◆ **EXERCISE MATERIALS**:
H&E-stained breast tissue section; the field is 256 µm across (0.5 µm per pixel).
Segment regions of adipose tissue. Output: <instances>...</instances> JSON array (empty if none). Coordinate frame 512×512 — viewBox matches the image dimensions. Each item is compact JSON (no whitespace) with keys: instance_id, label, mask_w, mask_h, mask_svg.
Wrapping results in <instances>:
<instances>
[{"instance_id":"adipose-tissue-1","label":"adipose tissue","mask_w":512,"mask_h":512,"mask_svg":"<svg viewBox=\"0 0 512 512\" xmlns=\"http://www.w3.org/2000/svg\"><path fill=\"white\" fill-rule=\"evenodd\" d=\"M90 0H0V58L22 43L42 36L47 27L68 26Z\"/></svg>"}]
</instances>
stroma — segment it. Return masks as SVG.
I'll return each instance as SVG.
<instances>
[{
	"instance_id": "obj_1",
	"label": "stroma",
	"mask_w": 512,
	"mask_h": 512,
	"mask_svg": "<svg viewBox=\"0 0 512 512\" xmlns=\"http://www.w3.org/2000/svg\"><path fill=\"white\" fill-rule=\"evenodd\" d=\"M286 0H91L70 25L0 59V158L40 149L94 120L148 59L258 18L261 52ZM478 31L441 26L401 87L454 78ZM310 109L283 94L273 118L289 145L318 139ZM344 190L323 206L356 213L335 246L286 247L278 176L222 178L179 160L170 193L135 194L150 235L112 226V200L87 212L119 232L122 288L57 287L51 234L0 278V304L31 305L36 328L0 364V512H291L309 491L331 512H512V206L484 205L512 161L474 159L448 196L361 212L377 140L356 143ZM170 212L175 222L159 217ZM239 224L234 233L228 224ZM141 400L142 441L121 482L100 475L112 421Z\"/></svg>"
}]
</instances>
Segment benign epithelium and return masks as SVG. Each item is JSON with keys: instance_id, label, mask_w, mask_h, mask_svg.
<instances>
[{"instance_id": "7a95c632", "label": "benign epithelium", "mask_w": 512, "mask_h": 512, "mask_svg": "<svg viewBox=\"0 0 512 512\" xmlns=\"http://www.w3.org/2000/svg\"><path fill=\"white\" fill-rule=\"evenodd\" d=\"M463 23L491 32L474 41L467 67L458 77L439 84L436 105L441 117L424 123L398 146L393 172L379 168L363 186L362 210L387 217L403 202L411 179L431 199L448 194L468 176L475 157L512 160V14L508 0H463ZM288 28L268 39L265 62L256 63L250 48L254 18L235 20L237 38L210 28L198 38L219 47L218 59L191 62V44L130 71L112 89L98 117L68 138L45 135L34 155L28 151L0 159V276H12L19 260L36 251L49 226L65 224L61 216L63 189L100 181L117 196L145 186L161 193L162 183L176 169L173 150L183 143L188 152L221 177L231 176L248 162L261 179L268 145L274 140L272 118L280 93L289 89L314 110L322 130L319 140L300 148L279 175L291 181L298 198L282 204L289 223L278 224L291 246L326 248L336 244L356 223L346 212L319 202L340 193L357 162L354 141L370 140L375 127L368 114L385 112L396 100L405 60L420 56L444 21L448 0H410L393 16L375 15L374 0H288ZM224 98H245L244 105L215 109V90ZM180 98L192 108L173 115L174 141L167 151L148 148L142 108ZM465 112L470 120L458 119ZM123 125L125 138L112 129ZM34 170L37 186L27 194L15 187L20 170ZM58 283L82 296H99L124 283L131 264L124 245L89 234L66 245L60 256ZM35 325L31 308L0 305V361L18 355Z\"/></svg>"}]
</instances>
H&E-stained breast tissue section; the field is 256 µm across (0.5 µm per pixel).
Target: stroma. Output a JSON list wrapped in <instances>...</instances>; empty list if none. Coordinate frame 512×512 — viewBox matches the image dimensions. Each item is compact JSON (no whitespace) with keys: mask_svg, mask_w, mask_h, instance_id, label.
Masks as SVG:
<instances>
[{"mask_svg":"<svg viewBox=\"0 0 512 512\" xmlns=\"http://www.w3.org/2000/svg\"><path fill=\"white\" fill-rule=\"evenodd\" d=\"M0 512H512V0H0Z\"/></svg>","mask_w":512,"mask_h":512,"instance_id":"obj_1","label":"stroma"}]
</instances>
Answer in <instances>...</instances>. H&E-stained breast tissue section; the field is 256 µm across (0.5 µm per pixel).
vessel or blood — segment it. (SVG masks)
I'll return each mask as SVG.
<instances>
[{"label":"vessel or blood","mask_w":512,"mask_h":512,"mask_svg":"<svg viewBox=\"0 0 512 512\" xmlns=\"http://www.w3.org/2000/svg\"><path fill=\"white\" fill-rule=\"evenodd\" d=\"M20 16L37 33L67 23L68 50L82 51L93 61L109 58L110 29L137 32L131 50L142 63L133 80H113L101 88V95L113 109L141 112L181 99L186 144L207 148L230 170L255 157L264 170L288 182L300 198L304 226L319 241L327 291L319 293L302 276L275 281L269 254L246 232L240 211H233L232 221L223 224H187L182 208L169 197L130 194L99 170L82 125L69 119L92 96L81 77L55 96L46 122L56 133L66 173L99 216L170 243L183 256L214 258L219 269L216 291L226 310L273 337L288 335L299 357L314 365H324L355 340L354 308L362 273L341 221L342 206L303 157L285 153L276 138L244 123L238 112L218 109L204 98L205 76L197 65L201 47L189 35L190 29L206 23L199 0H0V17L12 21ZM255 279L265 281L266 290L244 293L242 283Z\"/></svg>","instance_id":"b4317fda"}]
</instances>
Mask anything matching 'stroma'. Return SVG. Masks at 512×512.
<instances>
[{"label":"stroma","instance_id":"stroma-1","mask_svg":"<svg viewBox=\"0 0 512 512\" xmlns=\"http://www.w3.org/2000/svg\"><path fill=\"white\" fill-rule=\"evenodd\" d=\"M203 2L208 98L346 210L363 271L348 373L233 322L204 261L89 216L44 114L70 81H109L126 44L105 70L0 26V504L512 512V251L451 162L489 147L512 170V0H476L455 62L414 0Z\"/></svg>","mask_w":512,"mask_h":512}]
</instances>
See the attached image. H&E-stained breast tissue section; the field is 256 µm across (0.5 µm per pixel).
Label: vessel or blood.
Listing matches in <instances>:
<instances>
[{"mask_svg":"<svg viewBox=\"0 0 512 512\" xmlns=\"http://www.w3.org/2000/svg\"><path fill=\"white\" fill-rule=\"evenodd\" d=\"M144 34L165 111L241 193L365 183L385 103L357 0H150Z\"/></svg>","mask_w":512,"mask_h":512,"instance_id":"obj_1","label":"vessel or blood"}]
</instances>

◆ **GOAL OF THE EXERCISE**: Set down all of the data above, word for word.

◆ **TASK RESULT**:
H&E-stained breast tissue section; the field is 256 µm across (0.5 µm per pixel).
Segment regions of adipose tissue. Output: <instances>...</instances> JSON array (empty if none). Coordinate frame 512×512 — viewBox matches the image dimensions. Each item is compact JSON (no whitespace) with keys: instance_id, label, mask_w, mask_h, mask_svg.
Wrapping results in <instances>:
<instances>
[{"instance_id":"adipose-tissue-1","label":"adipose tissue","mask_w":512,"mask_h":512,"mask_svg":"<svg viewBox=\"0 0 512 512\" xmlns=\"http://www.w3.org/2000/svg\"><path fill=\"white\" fill-rule=\"evenodd\" d=\"M90 0H0V58L22 43L42 36L47 27L68 26Z\"/></svg>"}]
</instances>
stroma — segment it. Return masks as SVG.
I'll return each instance as SVG.
<instances>
[{
	"instance_id": "obj_1",
	"label": "stroma",
	"mask_w": 512,
	"mask_h": 512,
	"mask_svg": "<svg viewBox=\"0 0 512 512\" xmlns=\"http://www.w3.org/2000/svg\"><path fill=\"white\" fill-rule=\"evenodd\" d=\"M286 0H91L70 25L0 59V158L40 149L94 120L148 59L258 18L261 52ZM478 31L441 26L401 87L454 78ZM310 109L283 94L273 118L289 145L318 139ZM344 190L323 206L356 213L335 246L286 247L278 176L222 178L179 160L170 193L135 194L150 235L112 226V200L87 212L119 232L122 288L57 287L51 234L0 278V304L31 305L36 328L0 364V512H291L309 491L331 512H512V206L484 205L512 161L474 159L448 196L361 212L377 140L356 143ZM170 212L175 222L159 217ZM239 224L234 233L228 224ZM141 400L142 441L121 482L100 475L112 421Z\"/></svg>"
}]
</instances>
Segment benign epithelium and return masks as SVG. Each item is JSON with keys: instance_id, label, mask_w, mask_h, mask_svg.
<instances>
[{"instance_id": "7a95c632", "label": "benign epithelium", "mask_w": 512, "mask_h": 512, "mask_svg": "<svg viewBox=\"0 0 512 512\" xmlns=\"http://www.w3.org/2000/svg\"><path fill=\"white\" fill-rule=\"evenodd\" d=\"M463 23L491 32L474 41L467 67L458 77L439 84L436 105L441 117L424 123L398 146L393 172L379 168L363 186L362 210L387 217L403 202L411 179L431 199L448 194L468 176L475 157L512 160V14L508 0H463ZM288 28L268 39L265 62L256 63L250 48L254 18L235 20L237 38L210 28L198 38L219 47L218 59L191 62V44L130 71L112 89L98 117L68 138L45 135L34 155L28 151L0 159V276H12L19 260L36 251L49 226L65 224L61 216L63 189L100 181L117 196L145 186L161 193L162 183L176 169L173 150L183 143L188 152L221 177L231 176L248 162L261 179L268 145L274 140L272 118L280 93L289 89L314 110L322 130L319 140L300 148L279 175L291 181L298 198L282 204L289 223L278 224L291 246L326 248L336 244L356 223L346 212L319 202L340 193L357 162L354 141L370 140L375 127L368 114L385 112L396 100L405 60L420 56L444 21L448 0H410L393 16L375 15L374 0H288ZM224 98H245L244 105L215 109V90ZM180 98L192 108L173 115L174 141L167 151L148 148L142 108ZM465 112L470 120L458 119ZM123 125L125 138L112 129ZM34 170L37 186L27 194L15 187L20 170ZM58 283L82 296H99L124 283L131 264L124 245L89 234L66 245L60 256ZM35 325L31 308L0 305V361L18 355Z\"/></svg>"}]
</instances>
H&E-stained breast tissue section; the field is 256 µm across (0.5 µm per pixel).
Target: stroma. Output a JSON list wrapped in <instances>...</instances>; empty list if none. Coordinate frame 512×512 — viewBox matches the image dimensions. Each item is compact JSON (no whitespace) with keys: mask_svg, mask_w, mask_h, instance_id, label.
Masks as SVG:
<instances>
[{"mask_svg":"<svg viewBox=\"0 0 512 512\" xmlns=\"http://www.w3.org/2000/svg\"><path fill=\"white\" fill-rule=\"evenodd\" d=\"M0 512H512V0H0Z\"/></svg>","mask_w":512,"mask_h":512,"instance_id":"obj_1","label":"stroma"}]
</instances>
Answer in <instances>...</instances>. H&E-stained breast tissue section; the field is 256 µm across (0.5 µm per pixel).
vessel or blood — segment it. (SVG masks)
I'll return each mask as SVG.
<instances>
[{"label":"vessel or blood","mask_w":512,"mask_h":512,"mask_svg":"<svg viewBox=\"0 0 512 512\" xmlns=\"http://www.w3.org/2000/svg\"><path fill=\"white\" fill-rule=\"evenodd\" d=\"M20 16L37 33L67 23L68 50L82 51L93 61L109 58L110 29L137 32L131 50L142 63L133 80H113L101 88V95L113 109L141 112L181 99L186 144L207 148L230 170L255 157L264 170L288 182L300 198L304 226L319 241L327 291L319 293L302 276L275 281L269 254L246 232L240 211H233L232 221L223 224H187L182 208L169 197L130 194L99 170L82 125L69 119L92 96L81 77L55 96L46 122L56 133L66 173L99 216L170 243L183 256L214 258L219 269L216 291L226 310L273 337L288 335L299 357L314 365H324L355 340L354 308L362 273L341 221L342 206L303 157L285 153L276 138L244 123L238 112L218 109L204 98L205 76L197 65L201 47L189 35L190 29L206 23L199 0H0V17L12 21ZM255 279L265 281L266 290L244 293L242 283Z\"/></svg>","instance_id":"b4317fda"}]
</instances>
Mask anything matching 'stroma'. Return SVG. Masks at 512×512.
<instances>
[{"label":"stroma","instance_id":"stroma-1","mask_svg":"<svg viewBox=\"0 0 512 512\" xmlns=\"http://www.w3.org/2000/svg\"><path fill=\"white\" fill-rule=\"evenodd\" d=\"M203 2L208 98L346 210L363 271L348 373L233 322L204 261L89 216L44 114L70 81H109L126 44L105 70L0 26V504L512 512V251L451 162L489 147L512 170V0H476L455 62L414 0Z\"/></svg>","mask_w":512,"mask_h":512}]
</instances>
See the attached image. H&E-stained breast tissue section; the field is 256 µm across (0.5 µm per pixel).
Label: vessel or blood.
Listing matches in <instances>:
<instances>
[{"mask_svg":"<svg viewBox=\"0 0 512 512\" xmlns=\"http://www.w3.org/2000/svg\"><path fill=\"white\" fill-rule=\"evenodd\" d=\"M144 34L165 111L241 193L365 183L385 103L357 0H150Z\"/></svg>","mask_w":512,"mask_h":512,"instance_id":"obj_1","label":"vessel or blood"}]
</instances>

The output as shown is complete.